Dataset excerpts:

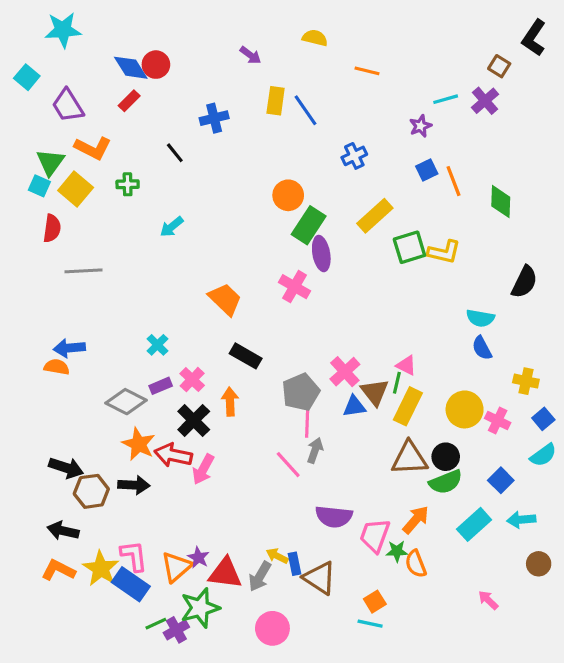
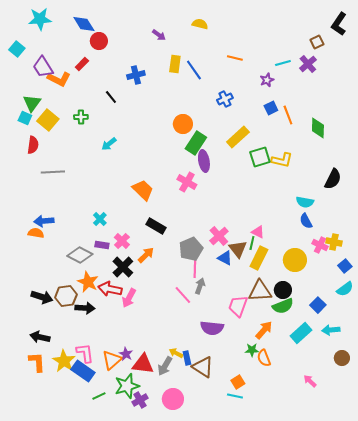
brown square: (499, 66) -> (317, 42), turned 32
blue diamond: (131, 68) -> (84, 24), moved
orange line: (367, 71) -> (235, 58), moved
orange L-shape: (93, 148) -> (59, 79), moved
purple rectangle: (161, 386) -> (102, 245), turned 32
orange arrow: (230, 402) -> (146, 255), turned 48
blue triangle: (354, 406) -> (225, 258), turned 35
pink cross: (498, 420) -> (320, 245), moved
brown hexagon: (91, 491) -> (66, 296), moved
pink trapezoid: (375, 535) -> (238, 306), moved
orange L-shape: (58, 570) -> (37, 362), turned 60
purple cross: (176, 630) -> (140, 400), moved

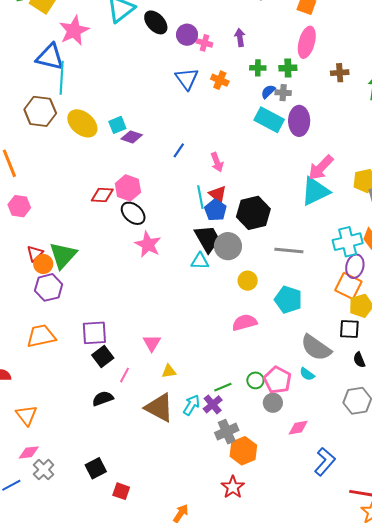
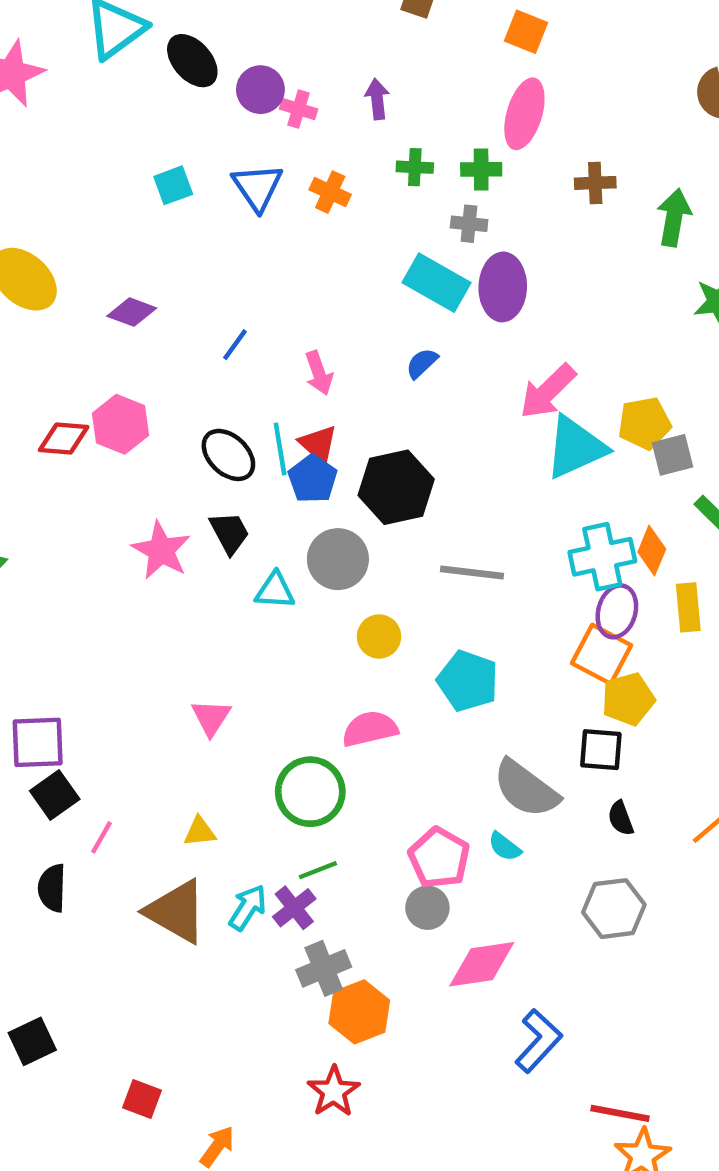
blue semicircle: (268, 92) -> (422, 363), moved
cyan square: (117, 125) -> (173, 185), moved
cyan triangle: (315, 191) -> (575, 447), moved
black ellipse: (133, 213) -> (228, 455), moved
black trapezoid: (207, 239) -> (230, 533), moved, size x0.7
pink triangle: (152, 343) -> (211, 717), moved
green circle: (255, 380) -> (310, 792), moved, size x1.8
black semicircle: (103, 399) -> (52, 888), turned -70
pink diamond: (298, 428) -> (482, 964), size x1.5
red square: (121, 491) -> (142, 1099), moved

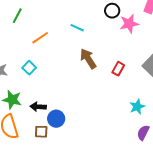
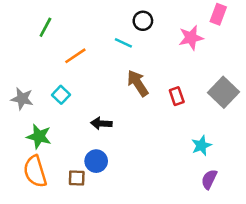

Exercise objective:
Return exactly what appears from the opening line of the material through the line with "cyan square: (117, 125) -> (173, 185), moved", apart from the pictures.

Reply:
brown square: (499, 66) -> (317, 42), turned 32
blue diamond: (131, 68) -> (84, 24), moved
orange line: (367, 71) -> (235, 58), moved
orange L-shape: (93, 148) -> (59, 79), moved
purple rectangle: (161, 386) -> (102, 245), turned 32
orange arrow: (230, 402) -> (146, 255), turned 48
blue triangle: (354, 406) -> (225, 258), turned 35
pink cross: (498, 420) -> (320, 245), moved
brown hexagon: (91, 491) -> (66, 296), moved
pink trapezoid: (375, 535) -> (238, 306), moved
orange L-shape: (58, 570) -> (37, 362), turned 60
purple cross: (176, 630) -> (140, 400), moved

blue semicircle: (268, 92) -> (422, 363), moved
cyan square: (117, 125) -> (173, 185), moved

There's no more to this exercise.